[Task item]: Below is a block of records; please copy all of them exactly.

(Scene edit records)
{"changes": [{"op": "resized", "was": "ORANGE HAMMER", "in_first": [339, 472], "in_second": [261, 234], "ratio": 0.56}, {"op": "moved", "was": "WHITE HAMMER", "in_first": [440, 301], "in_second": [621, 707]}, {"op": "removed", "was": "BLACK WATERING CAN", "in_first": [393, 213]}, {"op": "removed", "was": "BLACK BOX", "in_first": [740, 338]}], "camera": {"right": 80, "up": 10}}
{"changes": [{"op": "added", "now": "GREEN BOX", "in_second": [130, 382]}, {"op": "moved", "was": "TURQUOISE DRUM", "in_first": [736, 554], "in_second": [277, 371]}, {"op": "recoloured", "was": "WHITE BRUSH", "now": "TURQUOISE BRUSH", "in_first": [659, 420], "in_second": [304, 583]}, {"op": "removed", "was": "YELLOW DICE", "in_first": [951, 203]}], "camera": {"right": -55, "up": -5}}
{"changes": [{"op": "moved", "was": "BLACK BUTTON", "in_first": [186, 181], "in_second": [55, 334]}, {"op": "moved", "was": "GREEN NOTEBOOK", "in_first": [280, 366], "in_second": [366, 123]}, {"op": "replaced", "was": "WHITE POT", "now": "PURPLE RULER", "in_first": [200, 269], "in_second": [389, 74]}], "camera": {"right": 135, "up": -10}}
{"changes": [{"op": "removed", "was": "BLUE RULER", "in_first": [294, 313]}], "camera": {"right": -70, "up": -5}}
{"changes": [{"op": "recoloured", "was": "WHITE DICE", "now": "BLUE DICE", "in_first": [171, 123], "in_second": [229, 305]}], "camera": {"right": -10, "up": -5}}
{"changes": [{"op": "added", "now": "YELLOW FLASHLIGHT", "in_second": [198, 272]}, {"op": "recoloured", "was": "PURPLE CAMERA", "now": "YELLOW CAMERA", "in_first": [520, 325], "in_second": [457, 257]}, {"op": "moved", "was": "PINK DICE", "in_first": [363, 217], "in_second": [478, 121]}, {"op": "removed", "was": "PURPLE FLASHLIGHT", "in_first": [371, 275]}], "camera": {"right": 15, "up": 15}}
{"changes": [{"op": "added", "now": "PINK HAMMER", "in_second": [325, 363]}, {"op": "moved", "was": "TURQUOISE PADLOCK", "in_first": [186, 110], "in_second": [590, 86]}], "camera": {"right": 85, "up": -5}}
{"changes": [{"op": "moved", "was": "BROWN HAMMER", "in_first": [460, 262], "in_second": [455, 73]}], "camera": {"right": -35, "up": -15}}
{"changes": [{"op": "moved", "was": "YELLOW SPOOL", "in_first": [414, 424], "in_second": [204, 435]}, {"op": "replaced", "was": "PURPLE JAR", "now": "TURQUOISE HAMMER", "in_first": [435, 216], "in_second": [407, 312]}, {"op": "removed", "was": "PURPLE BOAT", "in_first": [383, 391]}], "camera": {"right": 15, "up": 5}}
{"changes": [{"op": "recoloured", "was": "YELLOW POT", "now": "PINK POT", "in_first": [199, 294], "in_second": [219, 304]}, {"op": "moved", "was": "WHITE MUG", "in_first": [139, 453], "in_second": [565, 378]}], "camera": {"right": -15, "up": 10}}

[Solution to this exercise]:
{"changes": [{"op": "resized", "was": "ORANGE HAMMER", "in_first": [339, 472], "in_second": [261, 234], "ratio": 0.56}, {"op": "moved", "was": "WHITE HAMMER", "in_first": [440, 301], "in_second": [621, 707]}, {"op": "removed", "was": "BLACK WATERING CAN", "in_first": [393, 213]}, {"op": "removed", "was": "BLACK BOX", "in_first": [740, 338]}], "camera": {"right": 80, "up": 10}}
{"changes": [{"op": "added", "now": "GREEN BOX", "in_second": [130, 382]}, {"op": "moved", "was": "TURQUOISE DRUM", "in_first": [736, 554], "in_second": [277, 371]}, {"op": "recoloured", "was": "WHITE BRUSH", "now": "TURQUOISE BRUSH", "in_first": [659, 420], "in_second": [304, 583]}, {"op": "removed", "was": "YELLOW DICE", "in_first": [951, 203]}], "camera": {"right": -55, "up": -5}}
{"changes": [{"op": "moved", "was": "BLACK BUTTON", "in_first": [186, 181], "in_second": [55, 334]}, {"op": "moved", "was": "GREEN NOTEBOOK", "in_first": [280, 366], "in_second": [366, 123]}, {"op": "replaced", "was": "WHITE POT", "now": "PURPLE RULER", "in_first": [200, 269], "in_second": [389, 74]}], "camera": {"right": 135, "up": -10}}
{"changes": [{"op": "removed", "was": "BLUE RULER", "in_first": [294, 313]}], "camera": {"right": -70, "up": -5}}
{"changes": [{"op": "recoloured", "was": "WHITE DICE", "now": "BLUE DICE", "in_first": [171, 123], "in_second": [229, 305]}], "camera": {"right": -10, "up": -5}}
{"changes": [{"op": "added", "now": "YELLOW FLASHLIGHT", "in_second": [198, 272]}, {"op": "recoloured", "was": "PURPLE CAMERA", "now": "YELLOW CAMERA", "in_first": [520, 325], "in_second": [457, 257]}, {"op": "moved", "was": "PINK DICE", "in_first": [363, 217], "in_second": [478, 121]}, {"op": "removed", "was": "PURPLE FLASHLIGHT", "in_first": [371, 275]}], "camera": {"right": 15, "up": 15}}
{"changes": [{"op": "added", "now": "PINK HAMMER", "in_second": [325, 363]}, {"op": "moved", "was": "TURQUOISE PADLOCK", "in_first": [186, 110], "in_second": [590, 86]}], "camera": {"right": 85, "up": -5}}
{"changes": [{"op": "moved", "was": "BROWN HAMMER", "in_first": [460, 262], "in_second": [455, 73]}], "camera": {"right": -35, "up": -15}}
{"changes": [{"op": "moved", "was": "YELLOW SPOOL", "in_first": [414, 424], "in_second": [204, 435]}, {"op": "replaced", "was": "PURPLE JAR", "now": "TURQUOISE HAMMER", "in_first": [435, 216], "in_second": [407, 312]}, {"op": "removed", "was": "PURPLE BOAT", "in_first": [383, 391]}], "camera": {"right": 15, "up": 5}}
{"changes": [{"op": "recoloured", "was": "YELLOW POT", "now": "PINK POT", "in_first": [199, 294], "in_second": [219, 304]}, {"op": "moved", "was": "WHITE MUG", "in_first": [139, 453], "in_second": [565, 378]}], "camera": {"right": -15, "up": 10}}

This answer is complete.